Work to complete - All of the entries below are to be retyped exactly.

[Provided information — start]

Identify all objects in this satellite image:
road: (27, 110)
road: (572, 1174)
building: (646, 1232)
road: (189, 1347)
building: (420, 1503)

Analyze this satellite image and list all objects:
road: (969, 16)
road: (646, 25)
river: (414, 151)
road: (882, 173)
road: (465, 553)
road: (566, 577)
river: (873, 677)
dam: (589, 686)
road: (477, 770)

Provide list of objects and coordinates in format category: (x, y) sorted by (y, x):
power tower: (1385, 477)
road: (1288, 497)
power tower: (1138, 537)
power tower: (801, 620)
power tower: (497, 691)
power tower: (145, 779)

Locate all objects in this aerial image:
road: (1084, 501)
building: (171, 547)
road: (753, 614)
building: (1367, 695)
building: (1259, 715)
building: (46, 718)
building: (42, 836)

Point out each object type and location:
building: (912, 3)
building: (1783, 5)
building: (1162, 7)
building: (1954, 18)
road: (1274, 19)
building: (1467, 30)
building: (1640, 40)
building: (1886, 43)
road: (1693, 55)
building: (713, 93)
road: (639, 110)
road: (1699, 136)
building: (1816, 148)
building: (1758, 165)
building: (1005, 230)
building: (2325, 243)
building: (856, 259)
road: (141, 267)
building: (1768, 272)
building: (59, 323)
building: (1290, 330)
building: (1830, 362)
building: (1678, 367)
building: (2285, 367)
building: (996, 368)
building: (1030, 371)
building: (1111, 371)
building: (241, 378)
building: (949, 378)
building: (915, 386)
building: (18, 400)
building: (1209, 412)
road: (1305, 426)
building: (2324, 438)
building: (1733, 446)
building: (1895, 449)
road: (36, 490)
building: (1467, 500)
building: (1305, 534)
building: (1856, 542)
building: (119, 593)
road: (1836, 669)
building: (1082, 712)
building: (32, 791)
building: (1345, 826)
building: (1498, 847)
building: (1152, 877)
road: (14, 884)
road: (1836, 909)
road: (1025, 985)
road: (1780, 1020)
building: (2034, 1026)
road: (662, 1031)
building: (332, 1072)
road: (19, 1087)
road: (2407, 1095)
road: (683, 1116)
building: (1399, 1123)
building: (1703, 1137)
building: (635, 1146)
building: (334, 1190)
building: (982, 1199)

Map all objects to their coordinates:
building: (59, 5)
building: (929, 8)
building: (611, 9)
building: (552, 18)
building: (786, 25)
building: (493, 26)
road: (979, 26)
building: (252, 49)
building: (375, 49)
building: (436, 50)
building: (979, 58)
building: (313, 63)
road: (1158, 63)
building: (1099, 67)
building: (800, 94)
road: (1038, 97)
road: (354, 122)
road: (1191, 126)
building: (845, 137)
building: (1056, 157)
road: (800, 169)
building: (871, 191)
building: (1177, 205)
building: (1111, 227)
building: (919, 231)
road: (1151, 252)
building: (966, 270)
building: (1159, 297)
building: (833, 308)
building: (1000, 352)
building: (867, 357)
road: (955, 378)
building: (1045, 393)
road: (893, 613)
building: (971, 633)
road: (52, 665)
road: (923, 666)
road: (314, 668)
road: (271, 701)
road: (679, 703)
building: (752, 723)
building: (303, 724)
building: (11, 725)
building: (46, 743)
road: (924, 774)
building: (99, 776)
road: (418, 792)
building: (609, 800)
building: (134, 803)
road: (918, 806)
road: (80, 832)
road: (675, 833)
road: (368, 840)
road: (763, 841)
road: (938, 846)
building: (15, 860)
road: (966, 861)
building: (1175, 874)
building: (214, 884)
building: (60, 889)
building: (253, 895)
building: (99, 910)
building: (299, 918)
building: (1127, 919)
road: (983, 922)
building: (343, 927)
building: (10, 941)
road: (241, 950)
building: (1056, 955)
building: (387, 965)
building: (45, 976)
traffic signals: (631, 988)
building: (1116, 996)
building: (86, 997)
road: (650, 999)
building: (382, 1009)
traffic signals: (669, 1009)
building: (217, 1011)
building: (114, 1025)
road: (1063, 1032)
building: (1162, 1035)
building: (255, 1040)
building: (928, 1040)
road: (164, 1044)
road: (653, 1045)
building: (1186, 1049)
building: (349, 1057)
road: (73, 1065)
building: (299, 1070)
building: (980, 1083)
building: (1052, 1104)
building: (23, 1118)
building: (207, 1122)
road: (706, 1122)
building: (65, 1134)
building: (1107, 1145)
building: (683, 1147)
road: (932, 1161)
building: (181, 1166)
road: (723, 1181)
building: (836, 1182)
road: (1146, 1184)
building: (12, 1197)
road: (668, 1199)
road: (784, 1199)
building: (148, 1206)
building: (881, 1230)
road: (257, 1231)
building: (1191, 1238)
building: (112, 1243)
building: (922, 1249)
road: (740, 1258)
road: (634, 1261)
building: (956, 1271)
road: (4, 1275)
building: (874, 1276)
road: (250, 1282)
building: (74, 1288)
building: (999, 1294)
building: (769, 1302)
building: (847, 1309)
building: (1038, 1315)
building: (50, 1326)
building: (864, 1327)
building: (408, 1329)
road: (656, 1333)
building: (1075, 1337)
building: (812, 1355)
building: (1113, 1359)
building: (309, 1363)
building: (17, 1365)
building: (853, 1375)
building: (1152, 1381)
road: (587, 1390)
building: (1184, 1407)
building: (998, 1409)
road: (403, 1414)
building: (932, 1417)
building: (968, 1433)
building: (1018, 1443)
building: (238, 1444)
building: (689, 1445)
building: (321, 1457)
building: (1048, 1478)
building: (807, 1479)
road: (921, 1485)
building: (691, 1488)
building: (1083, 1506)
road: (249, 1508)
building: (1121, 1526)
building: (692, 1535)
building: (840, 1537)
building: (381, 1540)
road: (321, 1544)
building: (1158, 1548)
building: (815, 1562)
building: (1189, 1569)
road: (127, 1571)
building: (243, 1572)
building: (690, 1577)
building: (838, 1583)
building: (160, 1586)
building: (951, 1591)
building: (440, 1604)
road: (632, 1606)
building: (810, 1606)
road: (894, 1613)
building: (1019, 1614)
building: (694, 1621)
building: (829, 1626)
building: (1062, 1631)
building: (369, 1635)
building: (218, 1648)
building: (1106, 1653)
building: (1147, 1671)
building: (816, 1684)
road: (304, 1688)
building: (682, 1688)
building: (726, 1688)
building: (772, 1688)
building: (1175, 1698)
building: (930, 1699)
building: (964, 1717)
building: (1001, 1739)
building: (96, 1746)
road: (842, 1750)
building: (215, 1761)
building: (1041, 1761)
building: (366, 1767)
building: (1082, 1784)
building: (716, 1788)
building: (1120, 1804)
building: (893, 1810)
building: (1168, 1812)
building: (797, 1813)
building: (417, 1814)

[Provided information — finish]

Reply to the exercise -
Identify all objects in this satellite image:
road: (27, 110)
road: (572, 1174)
building: (646, 1232)
road: (189, 1347)
building: (420, 1503)

Analyze this satellite image and list all objects:
road: (969, 16)
road: (646, 25)
river: (414, 151)
road: (882, 173)
road: (465, 553)
road: (566, 577)
river: (873, 677)
dam: (589, 686)
road: (477, 770)

Provide list of objects and coordinates in format category: (x, y) sorted by (y, x):
power tower: (1385, 477)
road: (1288, 497)
power tower: (1138, 537)
power tower: (801, 620)
power tower: (497, 691)
power tower: (145, 779)

Locate all objects in this aerial image:
road: (1084, 501)
building: (171, 547)
road: (753, 614)
building: (1367, 695)
building: (1259, 715)
building: (46, 718)
building: (42, 836)

Point out each object type and location:
building: (912, 3)
building: (1783, 5)
building: (1162, 7)
building: (1954, 18)
road: (1274, 19)
building: (1467, 30)
building: (1640, 40)
building: (1886, 43)
road: (1693, 55)
building: (713, 93)
road: (639, 110)
road: (1699, 136)
building: (1816, 148)
building: (1758, 165)
building: (1005, 230)
building: (2325, 243)
building: (856, 259)
road: (141, 267)
building: (1768, 272)
building: (59, 323)
building: (1290, 330)
building: (1830, 362)
building: (1678, 367)
building: (2285, 367)
building: (996, 368)
building: (1030, 371)
building: (1111, 371)
building: (241, 378)
building: (949, 378)
building: (915, 386)
building: (18, 400)
building: (1209, 412)
road: (1305, 426)
building: (2324, 438)
building: (1733, 446)
building: (1895, 449)
road: (36, 490)
building: (1467, 500)
building: (1305, 534)
building: (1856, 542)
building: (119, 593)
road: (1836, 669)
building: (1082, 712)
building: (32, 791)
building: (1345, 826)
building: (1498, 847)
building: (1152, 877)
road: (14, 884)
road: (1836, 909)
road: (1025, 985)
road: (1780, 1020)
building: (2034, 1026)
road: (662, 1031)
building: (332, 1072)
road: (19, 1087)
road: (2407, 1095)
road: (683, 1116)
building: (1399, 1123)
building: (1703, 1137)
building: (635, 1146)
building: (334, 1190)
building: (982, 1199)

Map all objects to their coordinates:
building: (59, 5)
building: (929, 8)
building: (611, 9)
building: (552, 18)
building: (786, 25)
building: (493, 26)
road: (979, 26)
building: (252, 49)
building: (375, 49)
building: (436, 50)
building: (979, 58)
building: (313, 63)
road: (1158, 63)
building: (1099, 67)
building: (800, 94)
road: (1038, 97)
road: (354, 122)
road: (1191, 126)
building: (845, 137)
building: (1056, 157)
road: (800, 169)
building: (871, 191)
building: (1177, 205)
building: (1111, 227)
building: (919, 231)
road: (1151, 252)
building: (966, 270)
building: (1159, 297)
building: (833, 308)
building: (1000, 352)
building: (867, 357)
road: (955, 378)
building: (1045, 393)
road: (893, 613)
building: (971, 633)
road: (52, 665)
road: (923, 666)
road: (314, 668)
road: (271, 701)
road: (679, 703)
building: (752, 723)
building: (303, 724)
building: (11, 725)
building: (46, 743)
road: (924, 774)
building: (99, 776)
road: (418, 792)
building: (609, 800)
building: (134, 803)
road: (918, 806)
road: (80, 832)
road: (675, 833)
road: (368, 840)
road: (763, 841)
road: (938, 846)
building: (15, 860)
road: (966, 861)
building: (1175, 874)
building: (214, 884)
building: (60, 889)
building: (253, 895)
building: (99, 910)
building: (299, 918)
building: (1127, 919)
road: (983, 922)
building: (343, 927)
building: (10, 941)
road: (241, 950)
building: (1056, 955)
building: (387, 965)
building: (45, 976)
traffic signals: (631, 988)
building: (1116, 996)
building: (86, 997)
road: (650, 999)
building: (382, 1009)
traffic signals: (669, 1009)
building: (217, 1011)
building: (114, 1025)
road: (1063, 1032)
building: (1162, 1035)
building: (255, 1040)
building: (928, 1040)
road: (164, 1044)
road: (653, 1045)
building: (1186, 1049)
building: (349, 1057)
road: (73, 1065)
building: (299, 1070)
building: (980, 1083)
building: (1052, 1104)
building: (23, 1118)
building: (207, 1122)
road: (706, 1122)
building: (65, 1134)
building: (1107, 1145)
building: (683, 1147)
road: (932, 1161)
building: (181, 1166)
road: (723, 1181)
building: (836, 1182)
road: (1146, 1184)
building: (12, 1197)
road: (668, 1199)
road: (784, 1199)
building: (148, 1206)
building: (881, 1230)
road: (257, 1231)
building: (1191, 1238)
building: (112, 1243)
building: (922, 1249)
road: (740, 1258)
road: (634, 1261)
building: (956, 1271)
road: (4, 1275)
building: (874, 1276)
road: (250, 1282)
building: (74, 1288)
building: (999, 1294)
building: (769, 1302)
building: (847, 1309)
building: (1038, 1315)
building: (50, 1326)
building: (864, 1327)
building: (408, 1329)
road: (656, 1333)
building: (1075, 1337)
building: (812, 1355)
building: (1113, 1359)
building: (309, 1363)
building: (17, 1365)
building: (853, 1375)
building: (1152, 1381)
road: (587, 1390)
building: (1184, 1407)
building: (998, 1409)
road: (403, 1414)
building: (932, 1417)
building: (968, 1433)
building: (1018, 1443)
building: (238, 1444)
building: (689, 1445)
building: (321, 1457)
building: (1048, 1478)
building: (807, 1479)
road: (921, 1485)
building: (691, 1488)
building: (1083, 1506)
road: (249, 1508)
building: (1121, 1526)
building: (692, 1535)
building: (840, 1537)
building: (381, 1540)
road: (321, 1544)
building: (1158, 1548)
building: (815, 1562)
building: (1189, 1569)
road: (127, 1571)
building: (243, 1572)
building: (690, 1577)
building: (838, 1583)
building: (160, 1586)
building: (951, 1591)
building: (440, 1604)
road: (632, 1606)
building: (810, 1606)
road: (894, 1613)
building: (1019, 1614)
building: (694, 1621)
building: (829, 1626)
building: (1062, 1631)
building: (369, 1635)
building: (218, 1648)
building: (1106, 1653)
building: (1147, 1671)
building: (816, 1684)
road: (304, 1688)
building: (682, 1688)
building: (726, 1688)
building: (772, 1688)
building: (1175, 1698)
building: (930, 1699)
building: (964, 1717)
building: (1001, 1739)
building: (96, 1746)
road: (842, 1750)
building: (215, 1761)
building: (1041, 1761)
building: (366, 1767)
building: (1082, 1784)
building: (716, 1788)
building: (1120, 1804)
building: (893, 1810)
building: (1168, 1812)
building: (797, 1813)
building: (417, 1814)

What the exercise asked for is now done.